Transcribe the lines below verbatim, skipping the images.

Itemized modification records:
============

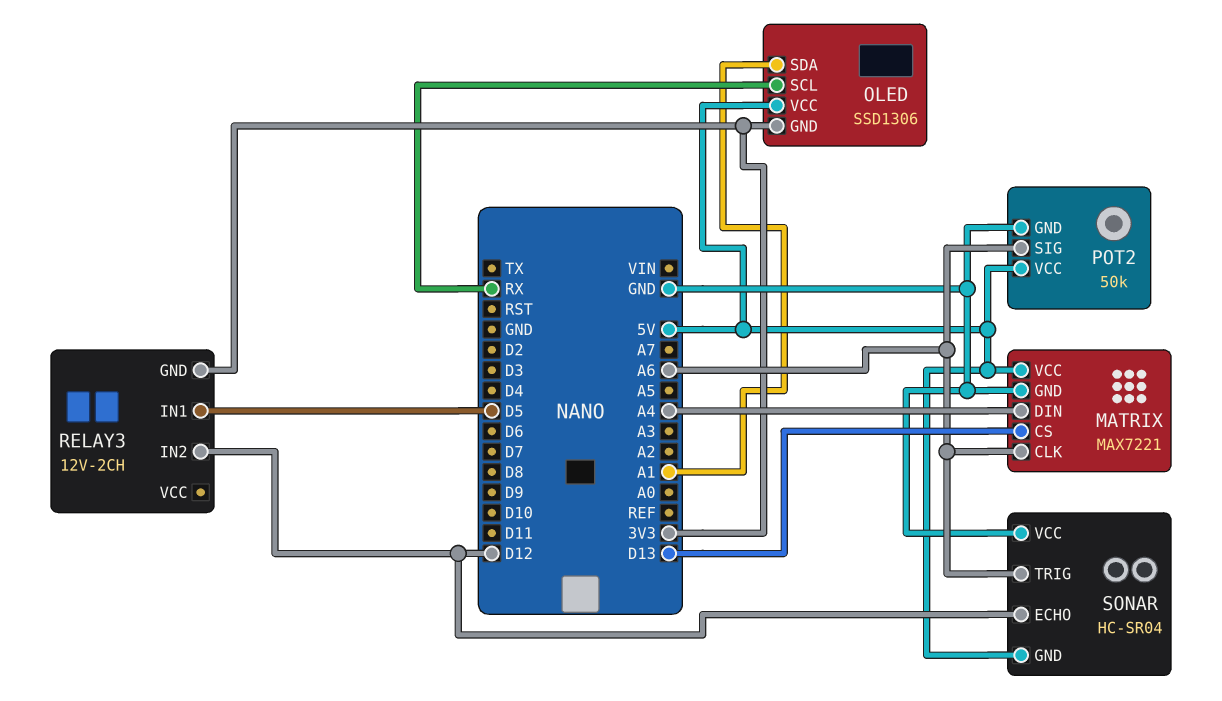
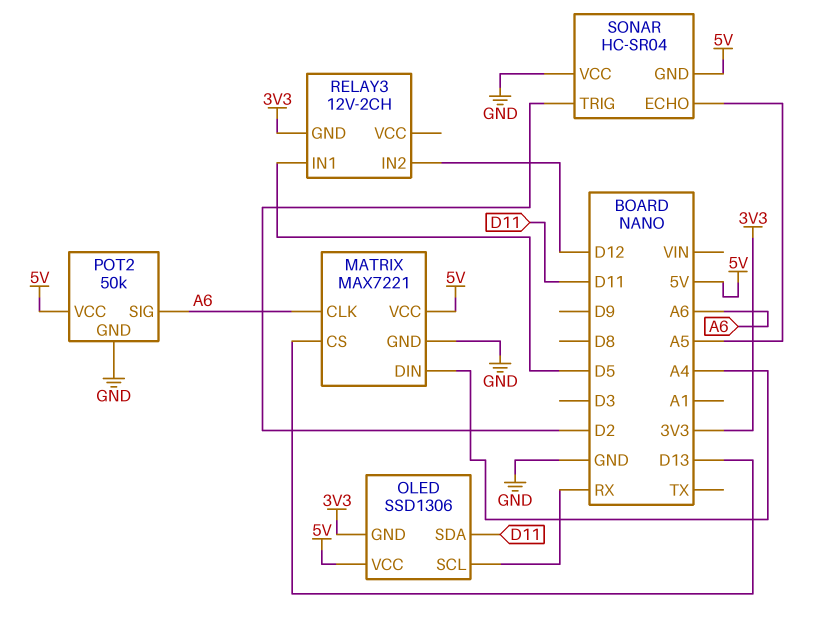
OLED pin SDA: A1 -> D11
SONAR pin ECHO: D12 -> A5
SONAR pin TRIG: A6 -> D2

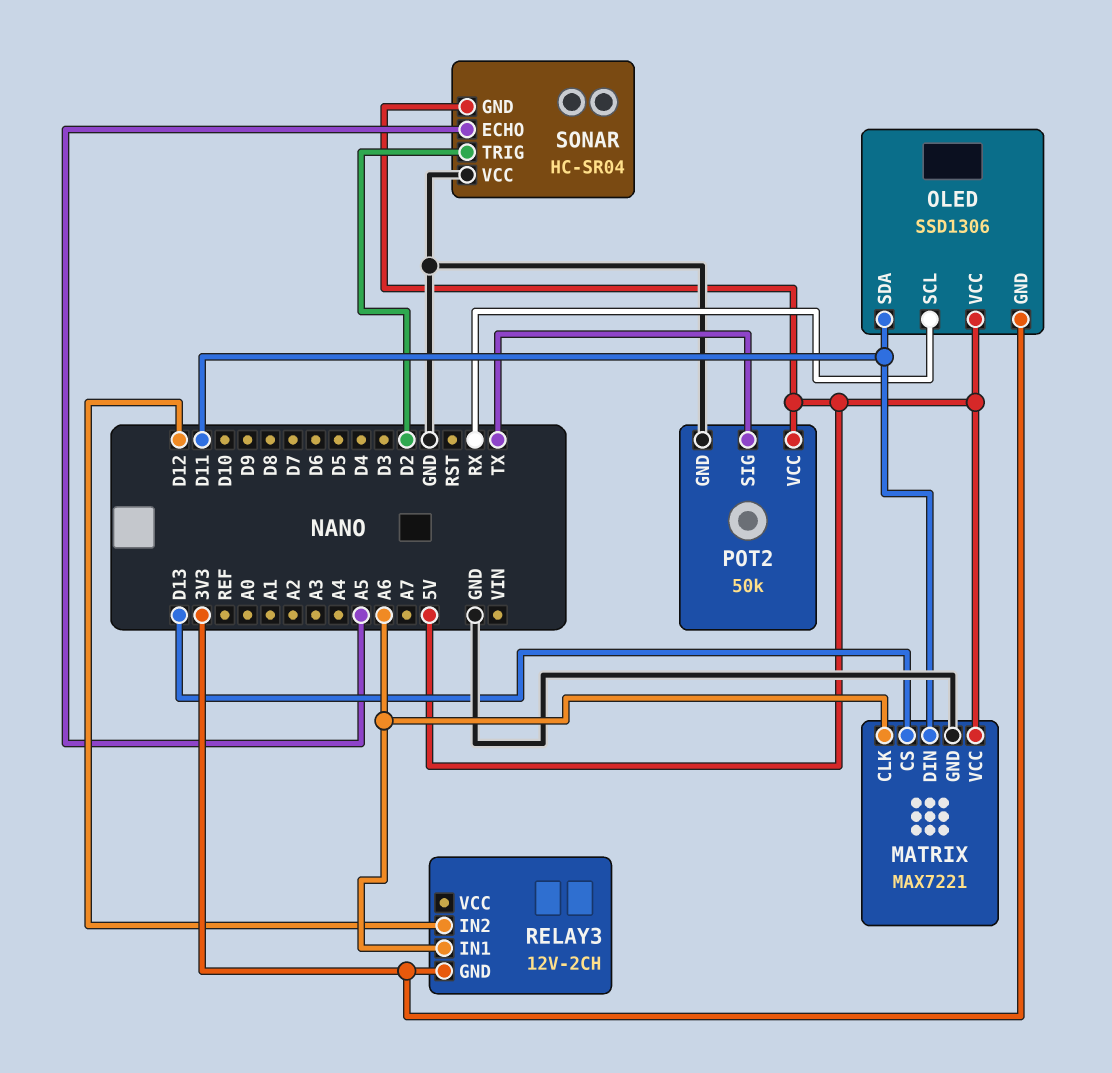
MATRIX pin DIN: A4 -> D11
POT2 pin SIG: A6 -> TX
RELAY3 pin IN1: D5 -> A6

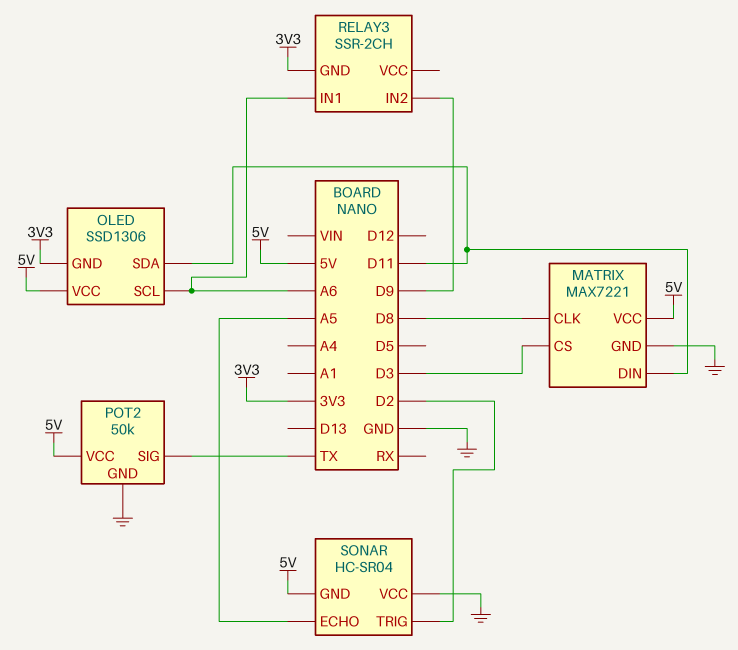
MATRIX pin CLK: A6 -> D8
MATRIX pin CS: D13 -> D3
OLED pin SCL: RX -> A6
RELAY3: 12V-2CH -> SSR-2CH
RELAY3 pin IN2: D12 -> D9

============

▶ [RESPONSE FOR THIS EXERCISE]
OLED pin SDA: A1 -> D11
SONAR pin ECHO: D12 -> A5
SONAR pin TRIG: A6 -> D2

MATRIX pin DIN: A4 -> D11
POT2 pin SIG: A6 -> TX
RELAY3 pin IN1: D5 -> A6

MATRIX pin CLK: A6 -> D8
MATRIX pin CS: D13 -> D3
OLED pin SCL: RX -> A6
RELAY3: 12V-2CH -> SSR-2CH
RELAY3 pin IN2: D12 -> D9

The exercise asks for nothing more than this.